Work task:
Make an exact copy of all the records that follow, apart from the pictures.

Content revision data
***
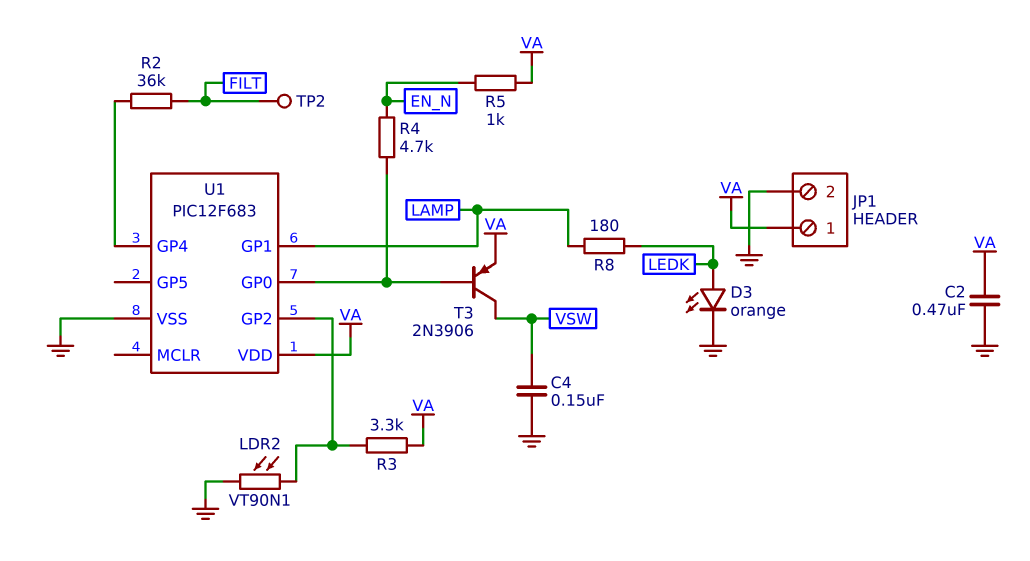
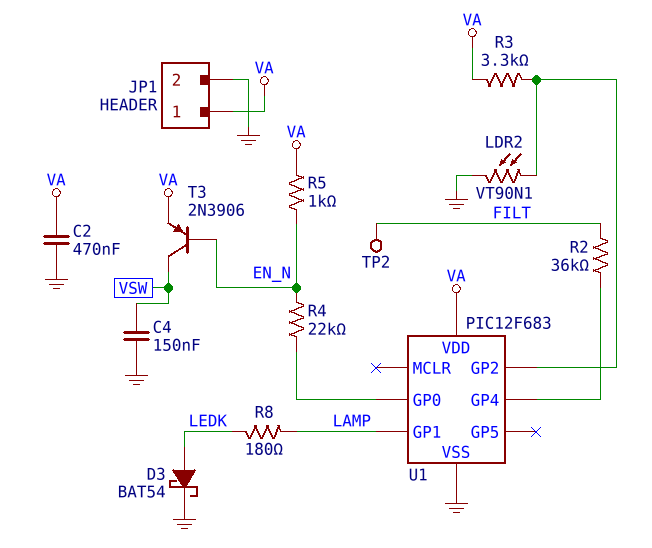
D3: LED orange (A LEDK, K GND) -> schottky BAT54 (A LEDK, K GND)
R4: 4.7k (EN_N, U1/GP0) -> 22k (EN_N, U1/GP0)
T3: PNP 2N3906 (B U1/GP0, C VSW, E VA) -> PNP 2N3906 (B EN_N, C VSW, E VA)

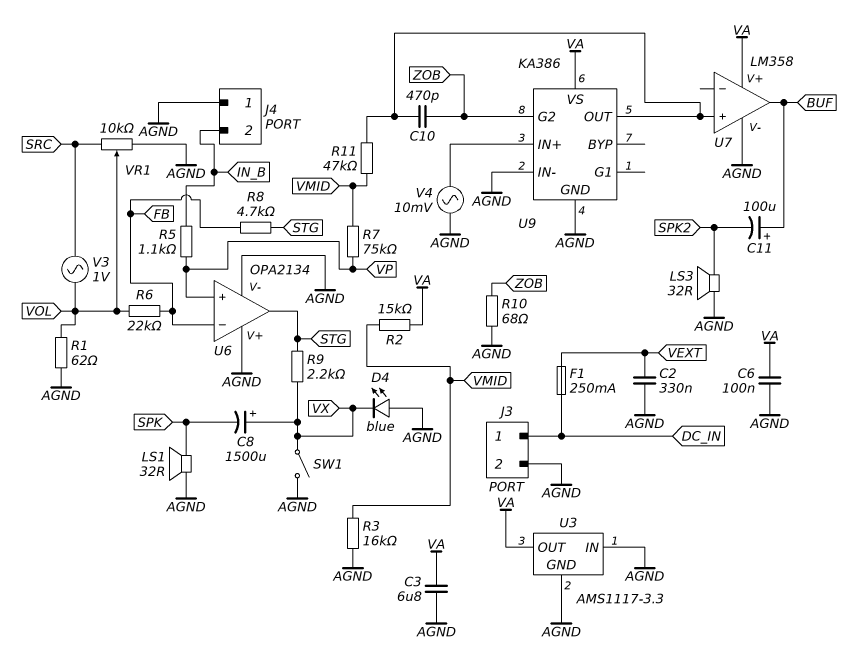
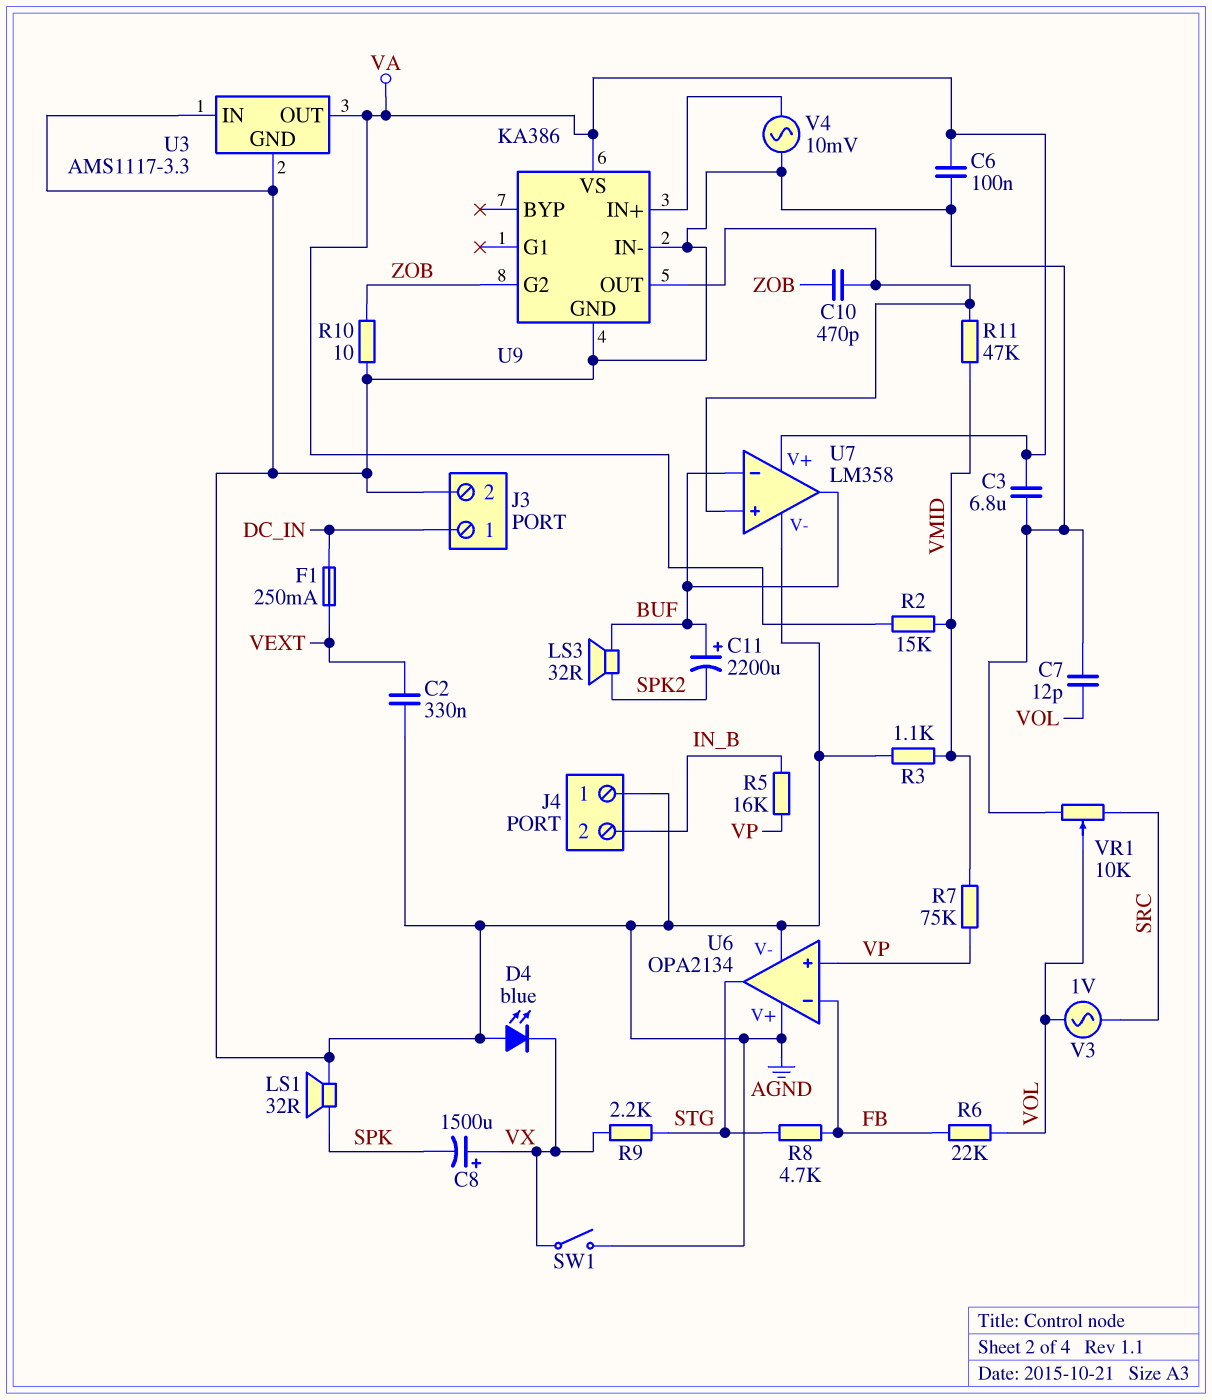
C7: none -> 12pF (AGND, VOL)
C11: 100uF (plus BUF, minus SPK2) -> 2200uF (plus BUF, minus SPK2)
LS3: speaker 32R (AGND, SPK2) -> speaker 32R (BUF, SPK2)
R1: 62 (AGND, VOL) -> none
R3: 16k (AGND, VMID) -> 1.1k (AGND, VMID)
R5: 1.1k (IN_B, VP) -> 16k (IN_B, VP)
R10: 68 (AGND, ZOB) -> 10 (AGND, ZOB)
U7 pin in-: none -> BUF

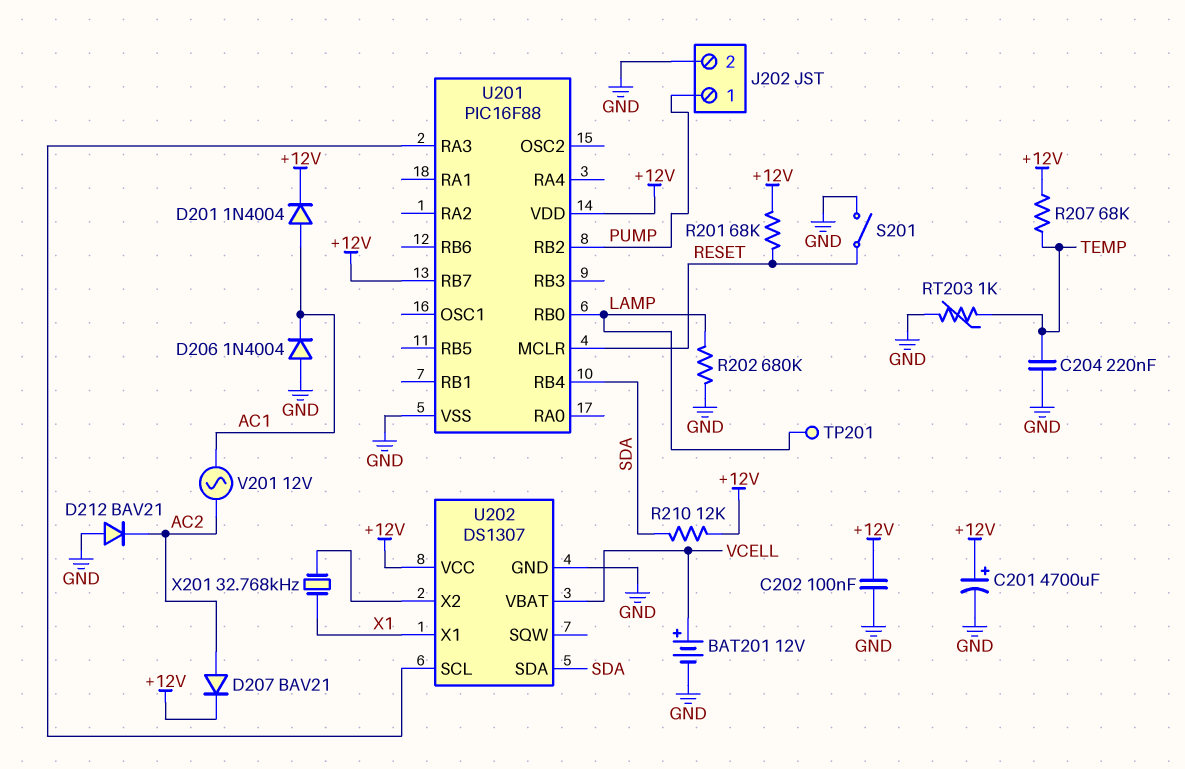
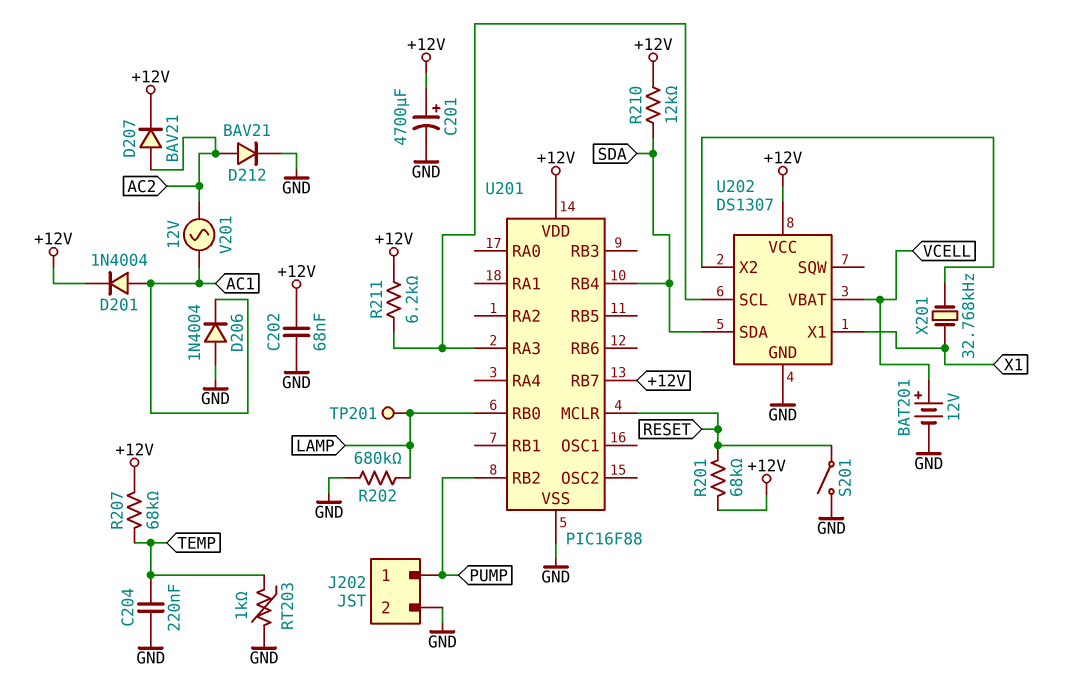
C202: 100nF (+12V, GND) -> 68nF (+12V, GND)
D212: diode BAV21 (A GND, K AC2) -> diode BAV21 (A AC2, K GND)
R211: none -> 6.2k (+12V, U201/RA3)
***
Result:
D3: LED orange (A LEDK, K GND) -> schottky BAT54 (A LEDK, K GND)
R4: 4.7k (EN_N, U1/GP0) -> 22k (EN_N, U1/GP0)
T3: PNP 2N3906 (B U1/GP0, C VSW, E VA) -> PNP 2N3906 (B EN_N, C VSW, E VA)

C7: none -> 12pF (AGND, VOL)
C11: 100uF (plus BUF, minus SPK2) -> 2200uF (plus BUF, minus SPK2)
LS3: speaker 32R (AGND, SPK2) -> speaker 32R (BUF, SPK2)
R1: 62 (AGND, VOL) -> none
R3: 16k (AGND, VMID) -> 1.1k (AGND, VMID)
R5: 1.1k (IN_B, VP) -> 16k (IN_B, VP)
R10: 68 (AGND, ZOB) -> 10 (AGND, ZOB)
U7 pin in-: none -> BUF

C202: 100nF (+12V, GND) -> 68nF (+12V, GND)
D212: diode BAV21 (A GND, K AC2) -> diode BAV21 (A AC2, K GND)
R211: none -> 6.2k (+12V, U201/RA3)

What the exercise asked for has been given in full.